Object matching data
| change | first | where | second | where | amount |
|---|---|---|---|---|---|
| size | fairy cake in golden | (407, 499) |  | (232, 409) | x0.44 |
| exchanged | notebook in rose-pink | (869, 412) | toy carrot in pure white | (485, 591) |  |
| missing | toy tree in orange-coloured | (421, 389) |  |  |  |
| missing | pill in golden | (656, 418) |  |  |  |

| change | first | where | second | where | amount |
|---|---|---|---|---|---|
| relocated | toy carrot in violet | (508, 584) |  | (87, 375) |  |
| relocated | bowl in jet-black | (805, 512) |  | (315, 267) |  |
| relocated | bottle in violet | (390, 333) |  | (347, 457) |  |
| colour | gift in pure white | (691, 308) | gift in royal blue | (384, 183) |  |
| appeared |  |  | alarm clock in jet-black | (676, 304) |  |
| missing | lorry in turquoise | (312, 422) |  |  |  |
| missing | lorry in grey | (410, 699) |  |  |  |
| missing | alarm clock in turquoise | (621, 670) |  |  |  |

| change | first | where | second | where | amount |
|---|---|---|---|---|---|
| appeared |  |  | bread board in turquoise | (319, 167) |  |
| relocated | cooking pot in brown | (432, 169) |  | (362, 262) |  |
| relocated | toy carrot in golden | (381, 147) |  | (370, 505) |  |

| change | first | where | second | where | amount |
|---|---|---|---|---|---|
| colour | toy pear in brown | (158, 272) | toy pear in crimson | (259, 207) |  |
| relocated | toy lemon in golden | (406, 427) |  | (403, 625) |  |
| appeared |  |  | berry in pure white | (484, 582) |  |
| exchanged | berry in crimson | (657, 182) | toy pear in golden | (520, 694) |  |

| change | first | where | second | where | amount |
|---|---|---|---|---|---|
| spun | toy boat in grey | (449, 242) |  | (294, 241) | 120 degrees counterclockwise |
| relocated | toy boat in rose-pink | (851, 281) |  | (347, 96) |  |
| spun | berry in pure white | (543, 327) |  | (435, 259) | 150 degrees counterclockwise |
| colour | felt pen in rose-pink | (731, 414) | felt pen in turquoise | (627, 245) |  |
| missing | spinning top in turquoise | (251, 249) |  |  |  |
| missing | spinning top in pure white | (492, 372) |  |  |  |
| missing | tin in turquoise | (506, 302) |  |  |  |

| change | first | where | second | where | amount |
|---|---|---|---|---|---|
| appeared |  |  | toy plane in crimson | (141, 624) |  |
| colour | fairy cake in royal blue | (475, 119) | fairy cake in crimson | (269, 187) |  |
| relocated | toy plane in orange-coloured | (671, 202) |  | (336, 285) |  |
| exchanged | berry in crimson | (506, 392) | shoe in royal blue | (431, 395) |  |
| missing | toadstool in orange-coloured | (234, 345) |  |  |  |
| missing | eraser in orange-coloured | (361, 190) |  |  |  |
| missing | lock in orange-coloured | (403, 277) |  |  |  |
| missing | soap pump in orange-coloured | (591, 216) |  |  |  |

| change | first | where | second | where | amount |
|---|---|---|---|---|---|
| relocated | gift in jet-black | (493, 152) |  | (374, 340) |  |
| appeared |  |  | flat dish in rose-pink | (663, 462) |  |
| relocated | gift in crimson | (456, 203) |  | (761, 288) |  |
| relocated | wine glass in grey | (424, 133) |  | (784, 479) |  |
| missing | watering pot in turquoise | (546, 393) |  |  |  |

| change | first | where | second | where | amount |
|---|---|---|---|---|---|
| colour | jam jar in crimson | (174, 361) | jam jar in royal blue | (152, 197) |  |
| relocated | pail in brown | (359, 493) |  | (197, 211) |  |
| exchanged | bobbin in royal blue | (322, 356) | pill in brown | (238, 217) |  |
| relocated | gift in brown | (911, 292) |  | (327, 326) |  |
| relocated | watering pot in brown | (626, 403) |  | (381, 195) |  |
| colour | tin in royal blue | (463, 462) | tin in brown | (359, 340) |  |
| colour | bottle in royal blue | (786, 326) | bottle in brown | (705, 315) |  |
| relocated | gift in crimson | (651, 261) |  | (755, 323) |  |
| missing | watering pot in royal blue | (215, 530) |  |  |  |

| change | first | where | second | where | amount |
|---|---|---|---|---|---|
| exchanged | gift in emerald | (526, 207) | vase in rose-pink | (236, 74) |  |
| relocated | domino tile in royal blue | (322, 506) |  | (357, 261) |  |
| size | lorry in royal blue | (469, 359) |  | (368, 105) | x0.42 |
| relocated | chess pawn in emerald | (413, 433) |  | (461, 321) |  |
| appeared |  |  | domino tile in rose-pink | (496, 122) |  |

Try it
Please restate the data word for word, every record included.

Response to the exercise
| change | first | where | second | where | amount |
|---|---|---|---|---|---|
| size | fairy cake in golden | (407, 499) |  | (232, 409) | x0.44 |
| exchanged | notebook in rose-pink | (869, 412) | toy carrot in pure white | (485, 591) |  |
| missing | toy tree in orange-coloured | (421, 389) |  |  |  |
| missing | pill in golden | (656, 418) |  |  |  |

| change | first | where | second | where | amount |
|---|---|---|---|---|---|
| relocated | toy carrot in violet | (508, 584) |  | (87, 375) |  |
| relocated | bowl in jet-black | (805, 512) |  | (315, 267) |  |
| relocated | bottle in violet | (390, 333) |  | (347, 457) |  |
| colour | gift in pure white | (691, 308) | gift in royal blue | (384, 183) |  |
| appeared |  |  | alarm clock in jet-black | (676, 304) |  |
| missing | lorry in turquoise | (312, 422) |  |  |  |
| missing | lorry in grey | (410, 699) |  |  |  |
| missing | alarm clock in turquoise | (621, 670) |  |  |  |

| change | first | where | second | where | amount |
|---|---|---|---|---|---|
| appeared |  |  | bread board in turquoise | (319, 167) |  |
| relocated | cooking pot in brown | (432, 169) |  | (362, 262) |  |
| relocated | toy carrot in golden | (381, 147) |  | (370, 505) |  |

| change | first | where | second | where | amount |
|---|---|---|---|---|---|
| colour | toy pear in brown | (158, 272) | toy pear in crimson | (259, 207) |  |
| relocated | toy lemon in golden | (406, 427) |  | (403, 625) |  |
| appeared |  |  | berry in pure white | (484, 582) |  |
| exchanged | berry in crimson | (657, 182) | toy pear in golden | (520, 694) |  |

| change | first | where | second | where | amount |
|---|---|---|---|---|---|
| spun | toy boat in grey | (449, 242) |  | (294, 241) | 120 degrees counterclockwise |
| relocated | toy boat in rose-pink | (851, 281) |  | (347, 96) |  |
| spun | berry in pure white | (543, 327) |  | (435, 259) | 150 degrees counterclockwise |
| colour | felt pen in rose-pink | (731, 414) | felt pen in turquoise | (627, 245) |  |
| missing | spinning top in turquoise | (251, 249) |  |  |  |
| missing | spinning top in pure white | (492, 372) |  |  |  |
| missing | tin in turquoise | (506, 302) |  |  |  |

| change | first | where | second | where | amount |
|---|---|---|---|---|---|
| appeared |  |  | toy plane in crimson | (141, 624) |  |
| colour | fairy cake in royal blue | (475, 119) | fairy cake in crimson | (269, 187) |  |
| relocated | toy plane in orange-coloured | (671, 202) |  | (336, 285) |  |
| exchanged | berry in crimson | (506, 392) | shoe in royal blue | (431, 395) |  |
| missing | toadstool in orange-coloured | (234, 345) |  |  |  |
| missing | eraser in orange-coloured | (361, 190) |  |  |  |
| missing | lock in orange-coloured | (403, 277) |  |  |  |
| missing | soap pump in orange-coloured | (591, 216) |  |  |  |

| change | first | where | second | where | amount |
|---|---|---|---|---|---|
| relocated | gift in jet-black | (493, 152) |  | (374, 340) |  |
| appeared |  |  | flat dish in rose-pink | (663, 462) |  |
| relocated | gift in crimson | (456, 203) |  | (761, 288) |  |
| relocated | wine glass in grey | (424, 133) |  | (784, 479) |  |
| missing | watering pot in turquoise | (546, 393) |  |  |  |

| change | first | where | second | where | amount |
|---|---|---|---|---|---|
| colour | jam jar in crimson | (174, 361) | jam jar in royal blue | (152, 197) |  |
| relocated | pail in brown | (359, 493) |  | (197, 211) |  |
| exchanged | bobbin in royal blue | (322, 356) | pill in brown | (238, 217) |  |
| relocated | gift in brown | (911, 292) |  | (327, 326) |  |
| relocated | watering pot in brown | (626, 403) |  | (381, 195) |  |
| colour | tin in royal blue | (463, 462) | tin in brown | (359, 340) |  |
| colour | bottle in royal blue | (786, 326) | bottle in brown | (705, 315) |  |
| relocated | gift in crimson | (651, 261) |  | (755, 323) |  |
| missing | watering pot in royal blue | (215, 530) |  |  |  |

| change | first | where | second | where | amount |
|---|---|---|---|---|---|
| exchanged | gift in emerald | (526, 207) | vase in rose-pink | (236, 74) |  |
| relocated | domino tile in royal blue | (322, 506) |  | (357, 261) |  |
| size | lorry in royal blue | (469, 359) |  | (368, 105) | x0.42 |
| relocated | chess pawn in emerald | (413, 433) |  | (461, 321) |  |
| appeared |  |  | domino tile in rose-pink | (496, 122) |  |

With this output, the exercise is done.